• AIM OF THE TASK
Of all the lines below, return only those starting with the line holding "to YELLOW BUTTON" and going on through the line holding "SHAPE (no. 2 from left)", exactly as written.
━━━━━━━━━━━━━━━━━━━━
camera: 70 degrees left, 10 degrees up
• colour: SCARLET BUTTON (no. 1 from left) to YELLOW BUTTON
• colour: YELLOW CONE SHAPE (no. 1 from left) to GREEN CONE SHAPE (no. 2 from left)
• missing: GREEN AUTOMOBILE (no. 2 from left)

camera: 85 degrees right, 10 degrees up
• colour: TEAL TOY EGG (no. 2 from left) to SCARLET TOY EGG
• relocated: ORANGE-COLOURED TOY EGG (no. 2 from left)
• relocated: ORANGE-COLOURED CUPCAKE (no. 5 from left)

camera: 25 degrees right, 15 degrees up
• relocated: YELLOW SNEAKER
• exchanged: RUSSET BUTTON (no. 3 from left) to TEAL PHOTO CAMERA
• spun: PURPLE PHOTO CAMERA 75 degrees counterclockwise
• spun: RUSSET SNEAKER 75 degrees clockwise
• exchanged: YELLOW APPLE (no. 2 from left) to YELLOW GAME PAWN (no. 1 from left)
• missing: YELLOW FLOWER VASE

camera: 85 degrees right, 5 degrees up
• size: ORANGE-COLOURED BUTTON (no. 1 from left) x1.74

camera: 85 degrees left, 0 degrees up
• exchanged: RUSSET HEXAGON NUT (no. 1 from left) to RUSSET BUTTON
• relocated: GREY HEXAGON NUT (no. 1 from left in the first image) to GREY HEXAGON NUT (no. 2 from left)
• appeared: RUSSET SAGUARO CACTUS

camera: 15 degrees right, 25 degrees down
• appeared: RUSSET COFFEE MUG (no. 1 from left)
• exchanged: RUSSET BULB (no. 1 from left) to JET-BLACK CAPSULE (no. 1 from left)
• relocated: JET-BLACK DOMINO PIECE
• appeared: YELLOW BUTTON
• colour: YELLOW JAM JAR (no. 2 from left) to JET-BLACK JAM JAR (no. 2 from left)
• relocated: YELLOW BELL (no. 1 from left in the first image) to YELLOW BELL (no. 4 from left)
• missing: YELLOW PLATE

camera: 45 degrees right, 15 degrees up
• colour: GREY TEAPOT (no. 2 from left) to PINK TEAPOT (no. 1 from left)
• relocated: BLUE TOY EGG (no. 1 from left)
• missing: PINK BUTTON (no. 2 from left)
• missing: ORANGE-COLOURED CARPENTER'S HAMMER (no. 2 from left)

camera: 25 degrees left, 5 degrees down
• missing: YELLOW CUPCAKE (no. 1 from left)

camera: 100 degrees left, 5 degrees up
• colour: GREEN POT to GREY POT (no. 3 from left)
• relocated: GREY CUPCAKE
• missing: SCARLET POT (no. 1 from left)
━━━━━━━━━━━━━━━━━━━━
• RESULT
• colour: SCARLET BUTTON (no. 1 from left) to YELLOW BUTTON
• colour: YELLOW CONE SHAPE (no. 1 from left) to GREEN CONE SHAPE (no. 2 from left)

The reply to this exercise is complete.